◆ Assignment: The line containing "red rectangle: (96, 70) -> (87, 74), moved" and every line after it, through the end of the records below, are to be reproduced exactly, with the pictures left out.

◆ Saved entries:

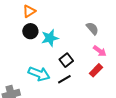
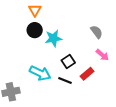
orange triangle: (29, 11) -> (35, 10), turned -32
red rectangle: (96, 70) -> (87, 74), moved
black line: (64, 79) -> (65, 80), turned 48

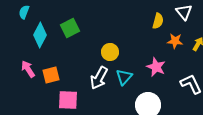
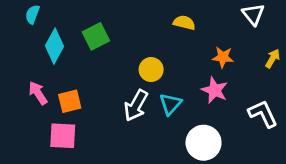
yellow semicircle: (158, 21) -> (184, 23), moved, turned -91
orange star: (175, 41) -> (223, 57), moved
pink square: (68, 100) -> (63, 136), moved

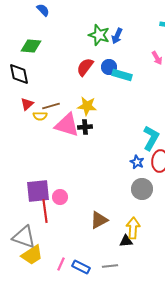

◆ Exercise response:
red rectangle: (96, 70) -> (87, 74), moved
black line: (64, 79) -> (65, 80), turned 48

yellow semicircle: (158, 21) -> (184, 23), moved, turned -91
orange star: (175, 41) -> (223, 57), moved
pink square: (68, 100) -> (63, 136), moved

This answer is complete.